DESCRIPTION OF THE TASK: Transcribe each entry exactly as it appears, leaving out any picture it holds.

[Data extracted from a collection]
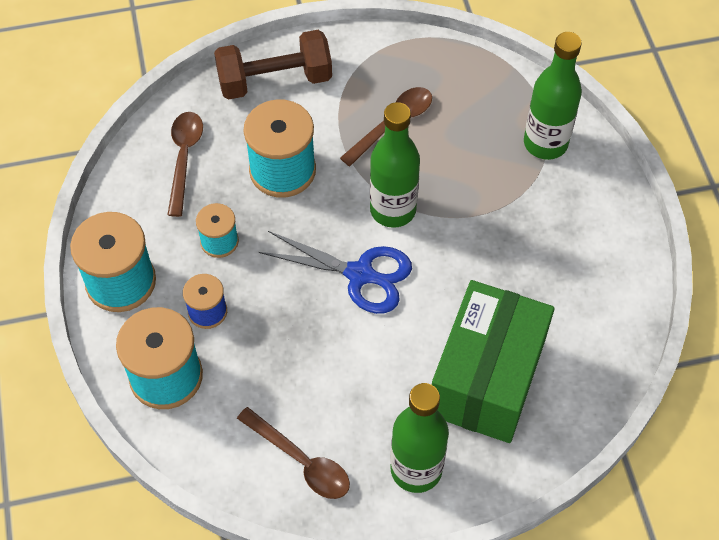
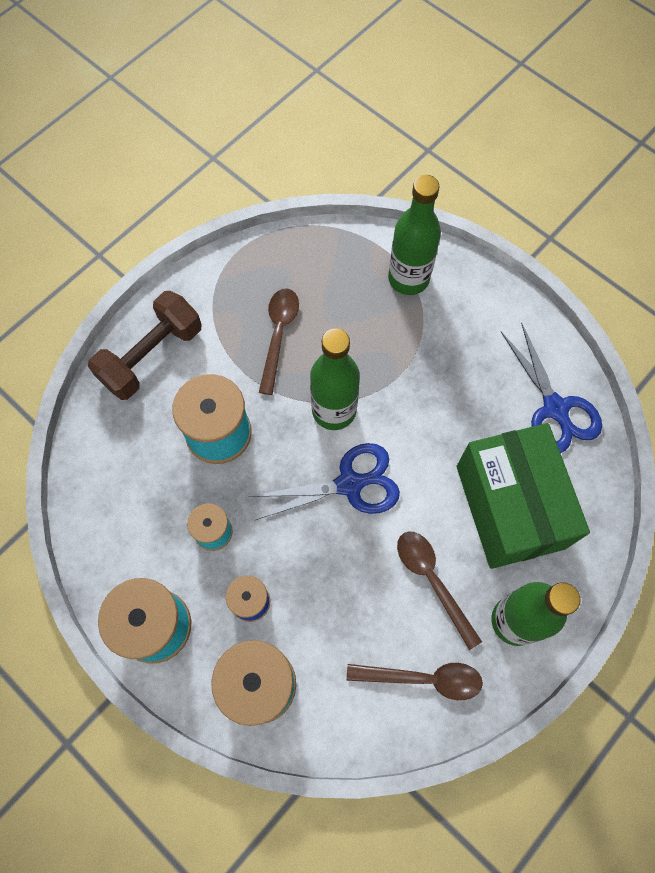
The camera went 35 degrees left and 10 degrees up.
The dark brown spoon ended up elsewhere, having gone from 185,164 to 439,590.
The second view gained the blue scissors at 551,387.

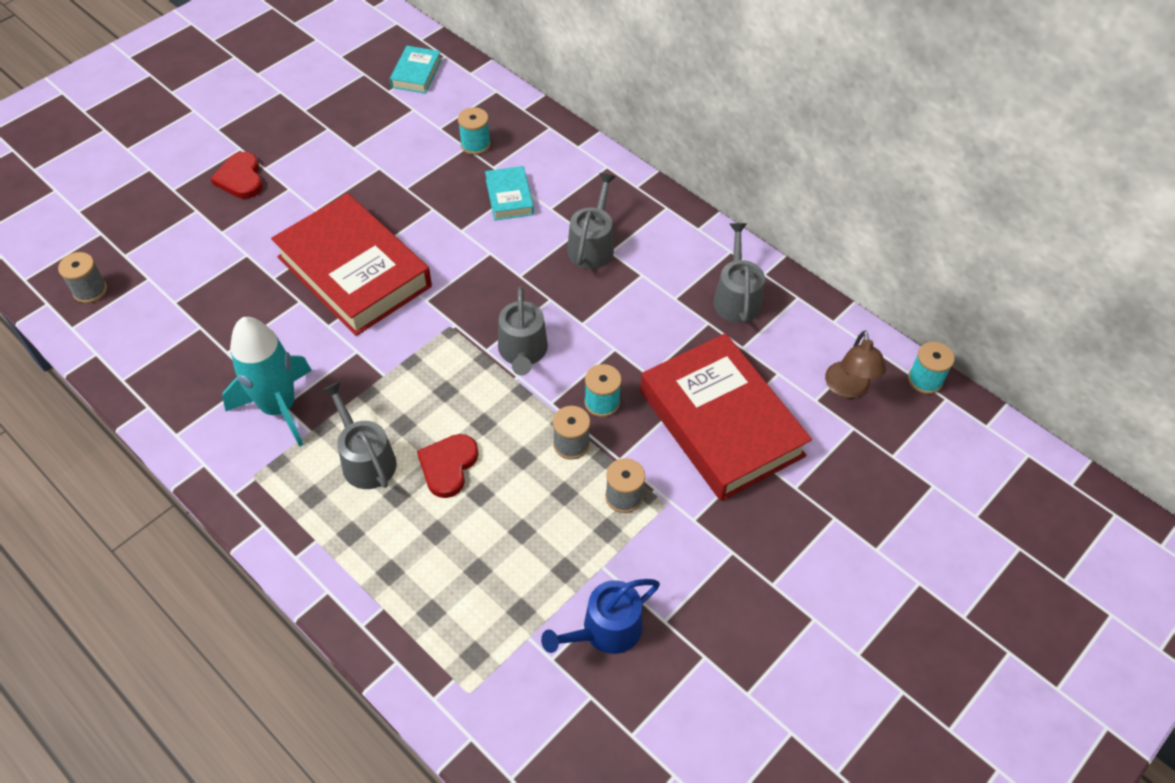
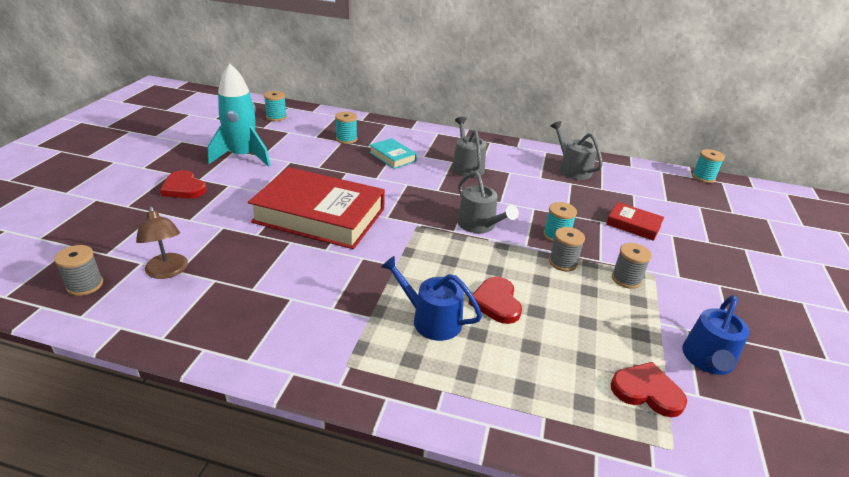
The camera went 30 degrees left and 20 degrees down.
Where the teal hardcover stood at 415,70, the teal bobbin came to stand at 275,106.
The teal toy rocket ended up elsewhere, having gone from 267,382 to 239,115.
The dark brown lamp ended up elsewhere, having gone from 855,364 to 162,242.
The size of the crimson hardcover at 726,417 changed by a factor of 0.45.
What was the ash-grey sprinkling can at 359,435 turned into the blue sprinkling can at 431,298.
The second view gained the crimson heart at 649,389.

ANSWER TO THE PROBLEM:
The camera went 35 degrees left and 10 degrees up.
The dark brown spoon ended up elsewhere, having gone from 185,164 to 439,590.
The second view gained the blue scissors at 551,387.

The camera went 30 degrees left and 20 degrees down.
Where the teal hardcover stood at 415,70, the teal bobbin came to stand at 275,106.
The teal toy rocket ended up elsewhere, having gone from 267,382 to 239,115.
The dark brown lamp ended up elsewhere, having gone from 855,364 to 162,242.
The size of the crimson hardcover at 726,417 changed by a factor of 0.45.
What was the ash-grey sprinkling can at 359,435 turned into the blue sprinkling can at 431,298.
The second view gained the crimson heart at 649,389.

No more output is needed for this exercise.